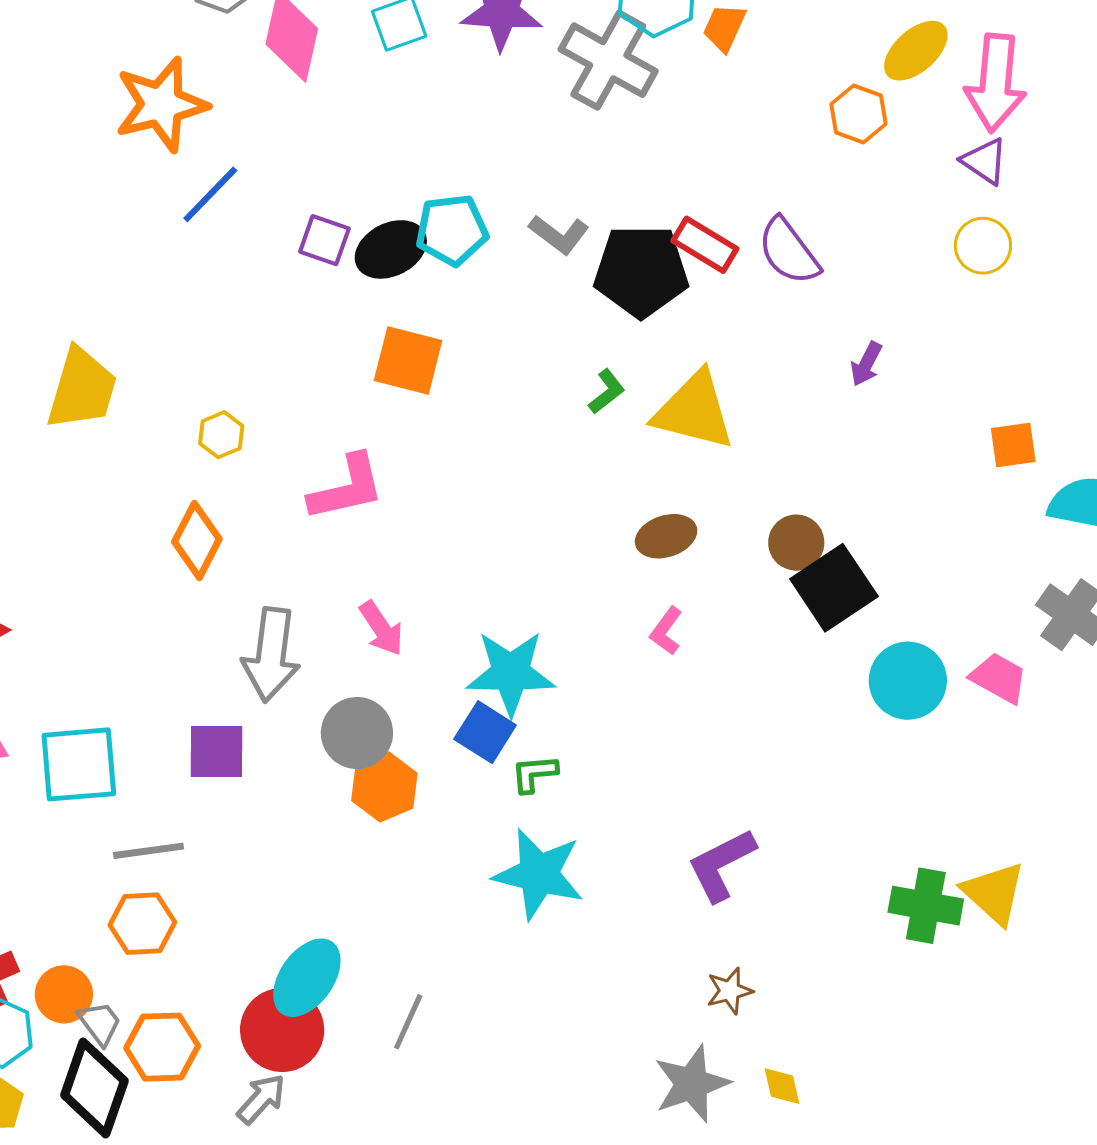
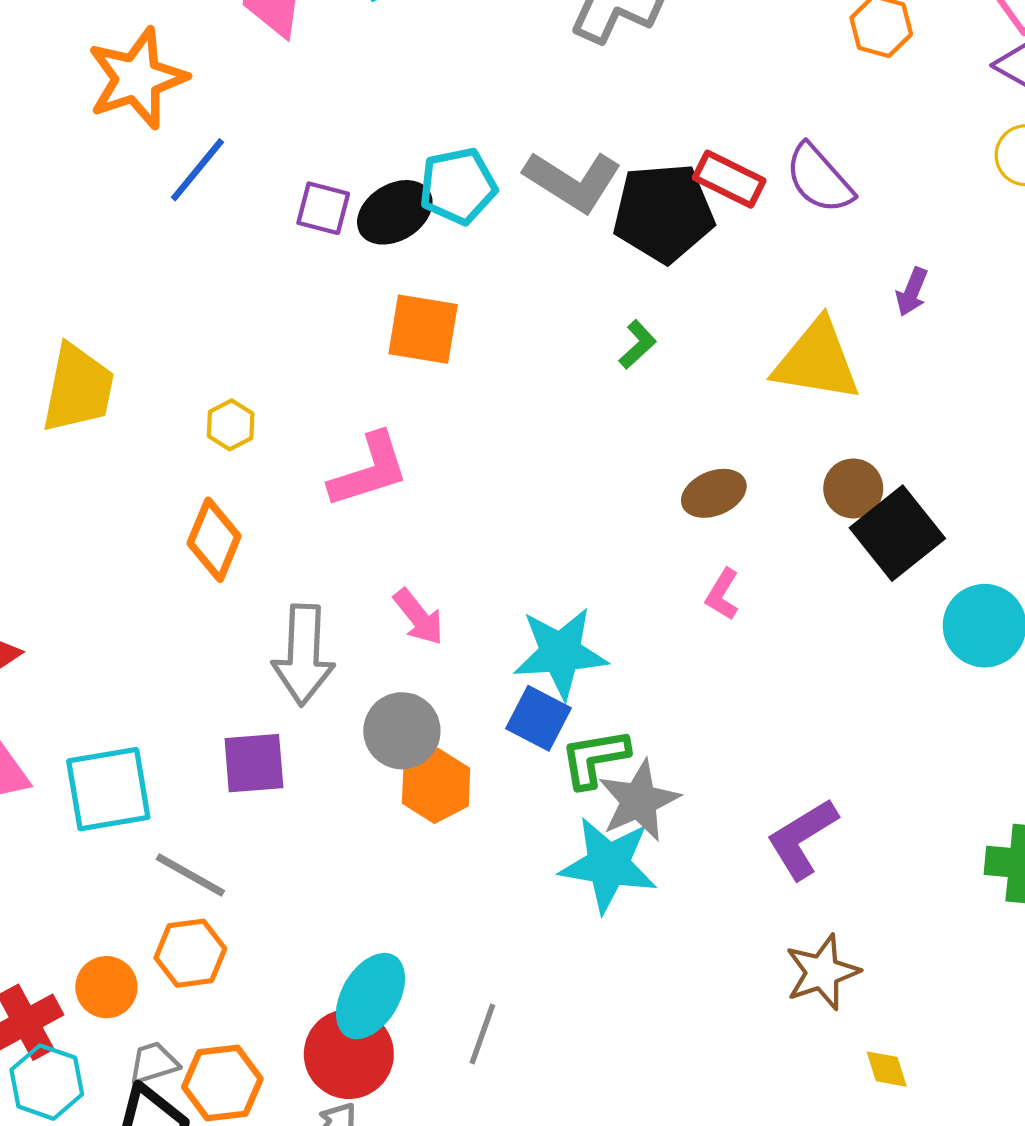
gray L-shape: (559, 234) -> (573, 181), size x1.5
yellow triangle: (694, 411) -> (817, 361), moved
green L-shape: (534, 774) -> (595, 758), size x1.4
gray line: (149, 851) -> (190, 875), turned 42
brown star: (730, 991) -> (822, 972), size x1.5
orange circle: (64, 994) -> (106, 987), moved
gray trapezoid: (100, 1023) -> (154, 1063), turned -66
gray star: (692, 1084) -> (639, 801), moved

***

■ Assigned task ■
Copy out all lines of the listing where the word "turned" appears.

■ Answer area ■
gray line: (149, 851) -> (190, 875), turned 42
gray trapezoid: (100, 1023) -> (154, 1063), turned -66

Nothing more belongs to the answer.